▸ WHAT TO PRODUCE:
Exactly the lines from the one with "The second view gained the dice" to the end of the data below should be set down, and no others.

[Before-and-after object lists]
▬▬▬▬▬▬▬▬▬▬

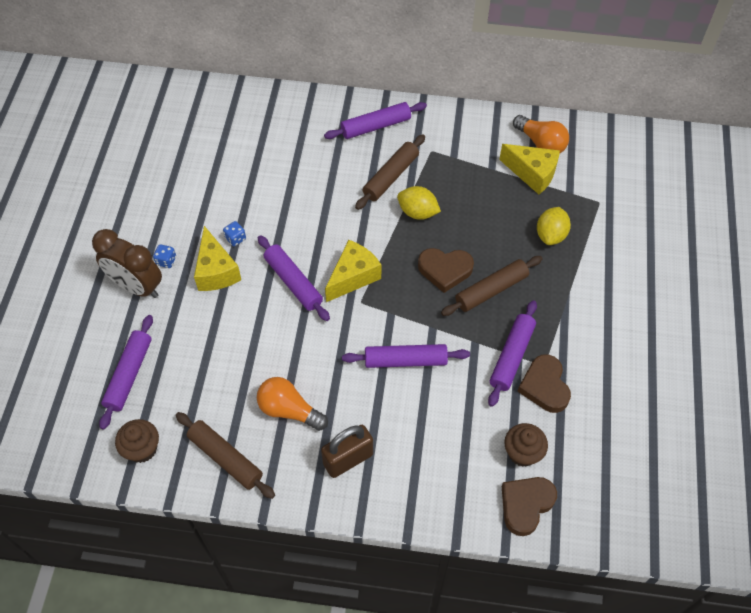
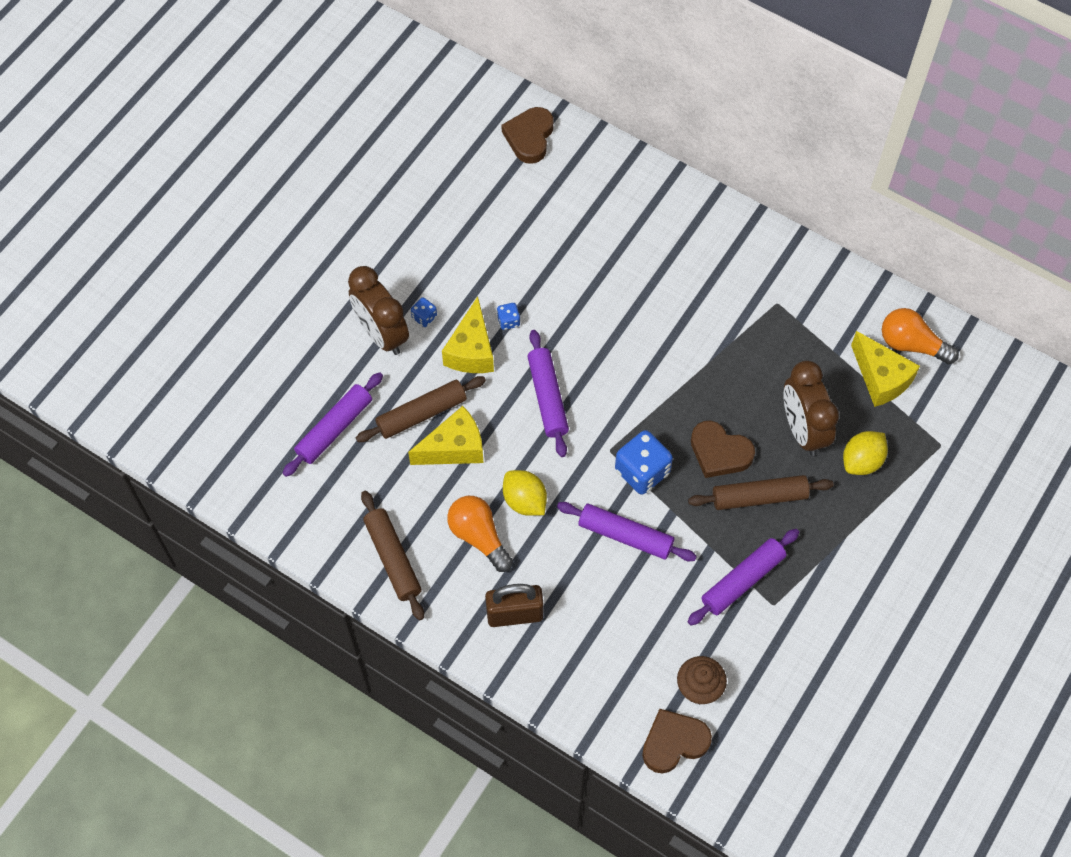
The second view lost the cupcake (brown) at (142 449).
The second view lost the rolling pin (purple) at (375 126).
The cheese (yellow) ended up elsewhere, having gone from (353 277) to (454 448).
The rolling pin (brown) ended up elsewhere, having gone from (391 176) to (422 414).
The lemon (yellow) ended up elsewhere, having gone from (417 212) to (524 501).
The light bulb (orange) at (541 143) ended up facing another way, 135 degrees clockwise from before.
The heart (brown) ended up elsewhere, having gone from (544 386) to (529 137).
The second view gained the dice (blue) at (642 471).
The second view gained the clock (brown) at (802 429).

▬▬▬▬▬▬▬▬▬▬

▸ OUTPUT OF THE TASK:
The second view gained the dice (blue) at (642 471).
The second view gained the clock (brown) at (802 429).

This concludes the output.